### WORK REQUIRED
Scan the listing beneath this sentence. Report each line with the word "verde".

### MATERIAL FOR THIS TASK
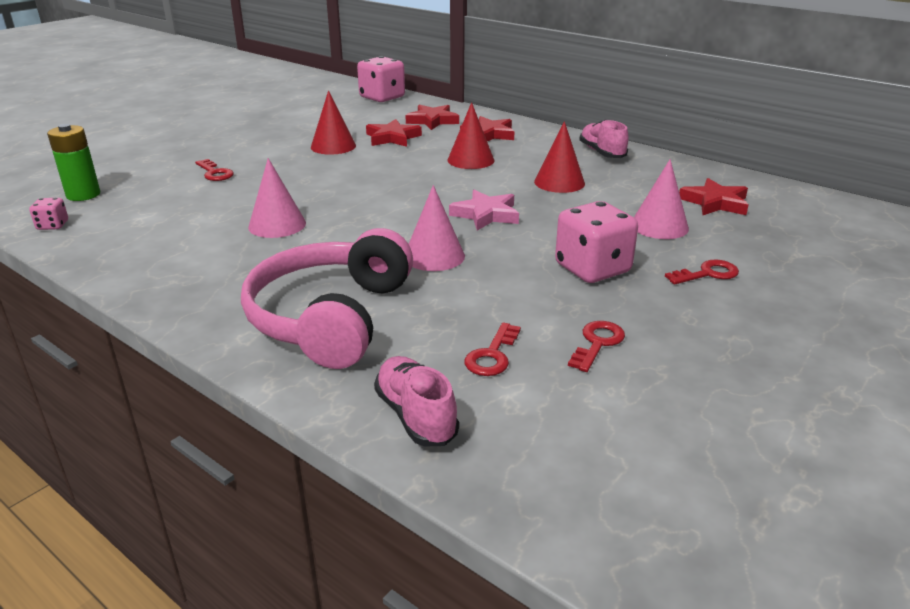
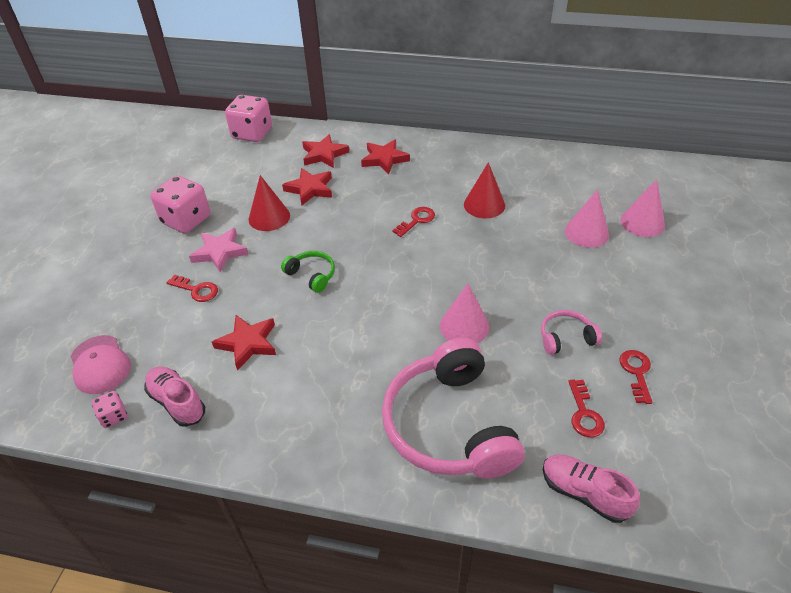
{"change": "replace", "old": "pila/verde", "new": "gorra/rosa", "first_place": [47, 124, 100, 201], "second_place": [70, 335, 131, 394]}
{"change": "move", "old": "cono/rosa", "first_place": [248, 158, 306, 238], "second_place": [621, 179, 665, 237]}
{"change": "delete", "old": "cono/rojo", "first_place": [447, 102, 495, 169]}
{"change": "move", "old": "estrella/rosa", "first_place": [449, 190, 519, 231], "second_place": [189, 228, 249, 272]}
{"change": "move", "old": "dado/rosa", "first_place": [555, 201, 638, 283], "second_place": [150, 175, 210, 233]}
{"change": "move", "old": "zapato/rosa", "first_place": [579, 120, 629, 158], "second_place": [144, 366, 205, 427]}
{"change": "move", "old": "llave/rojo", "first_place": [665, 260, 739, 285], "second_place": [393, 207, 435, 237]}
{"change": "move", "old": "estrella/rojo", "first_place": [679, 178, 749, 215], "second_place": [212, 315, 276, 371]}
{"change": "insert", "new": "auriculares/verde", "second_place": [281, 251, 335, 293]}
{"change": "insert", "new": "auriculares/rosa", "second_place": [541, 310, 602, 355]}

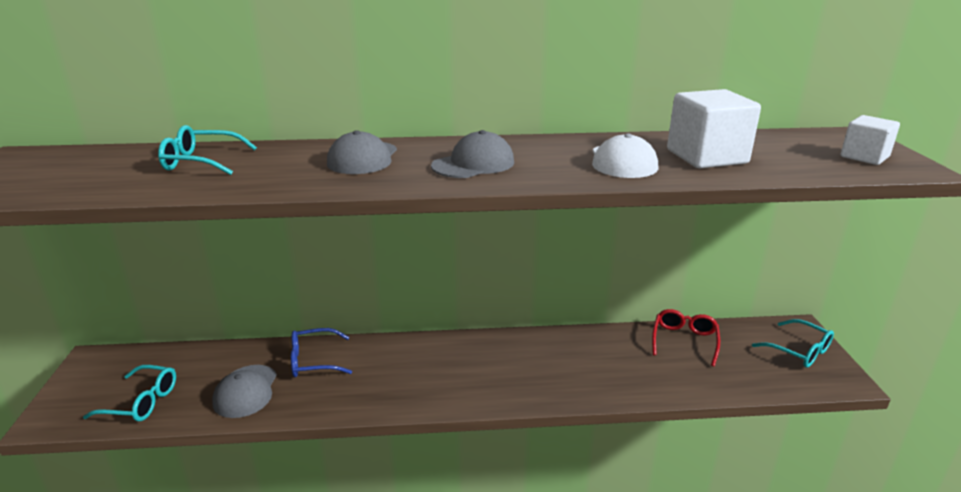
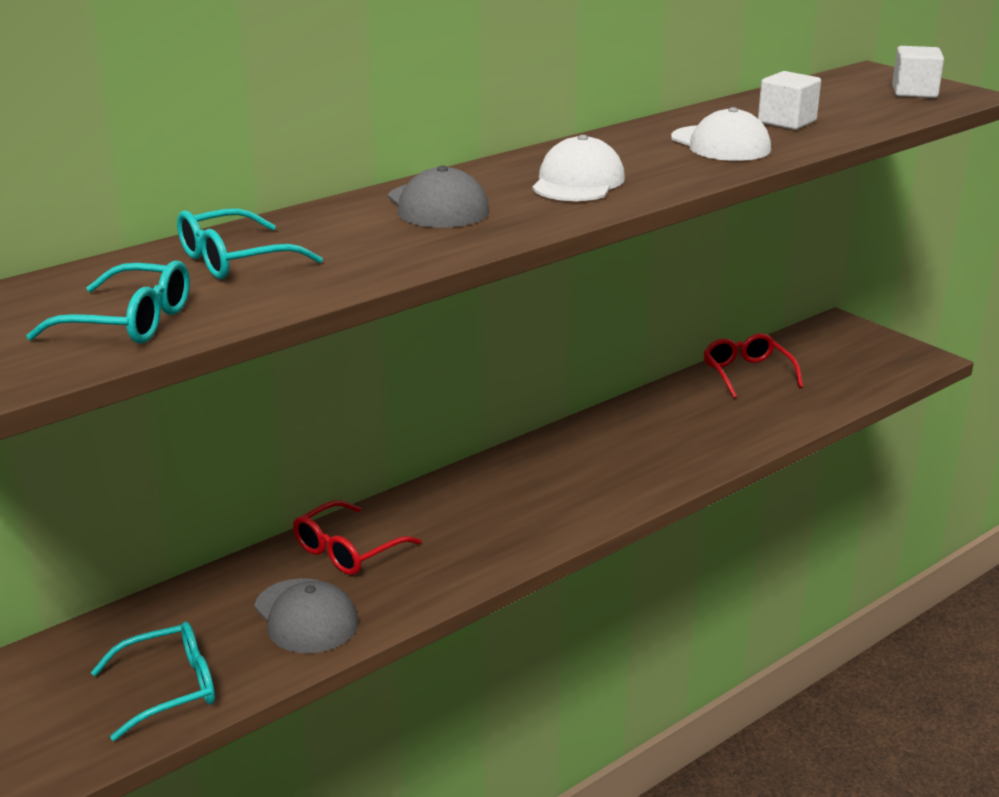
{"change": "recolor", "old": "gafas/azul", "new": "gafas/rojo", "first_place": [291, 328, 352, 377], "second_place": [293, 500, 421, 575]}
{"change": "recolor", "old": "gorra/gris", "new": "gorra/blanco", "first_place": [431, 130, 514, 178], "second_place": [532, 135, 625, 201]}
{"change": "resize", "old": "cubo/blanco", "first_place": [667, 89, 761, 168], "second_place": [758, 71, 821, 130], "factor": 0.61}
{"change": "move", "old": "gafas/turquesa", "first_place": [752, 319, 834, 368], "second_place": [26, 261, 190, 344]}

---

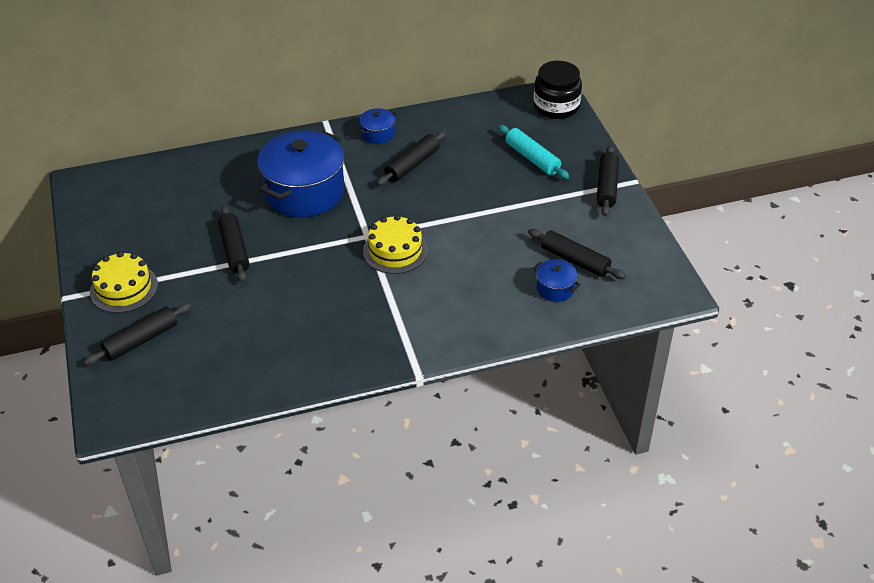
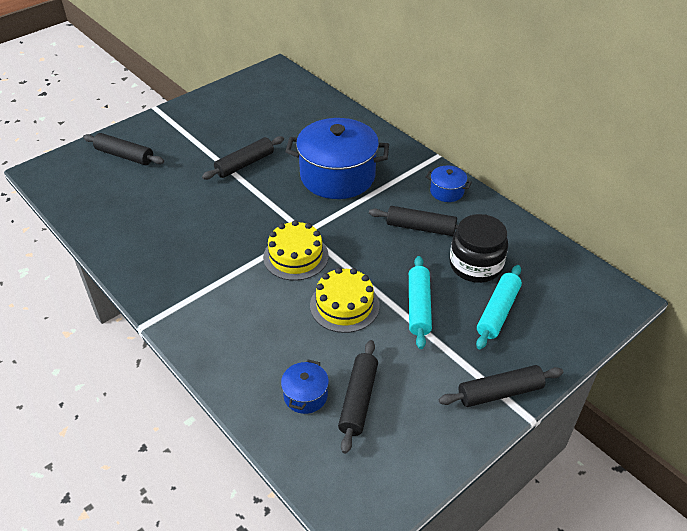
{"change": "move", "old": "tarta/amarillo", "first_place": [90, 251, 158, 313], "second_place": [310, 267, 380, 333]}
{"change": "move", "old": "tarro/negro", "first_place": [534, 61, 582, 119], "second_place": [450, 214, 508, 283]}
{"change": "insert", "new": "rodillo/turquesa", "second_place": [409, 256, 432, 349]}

### EXERCISE ANSWER
{"change": "replace", "old": "pila/verde", "new": "gorra/rosa", "first_place": [47, 124, 100, 201], "second_place": [70, 335, 131, 394]}
{"change": "insert", "new": "auriculares/verde", "second_place": [281, 251, 335, 293]}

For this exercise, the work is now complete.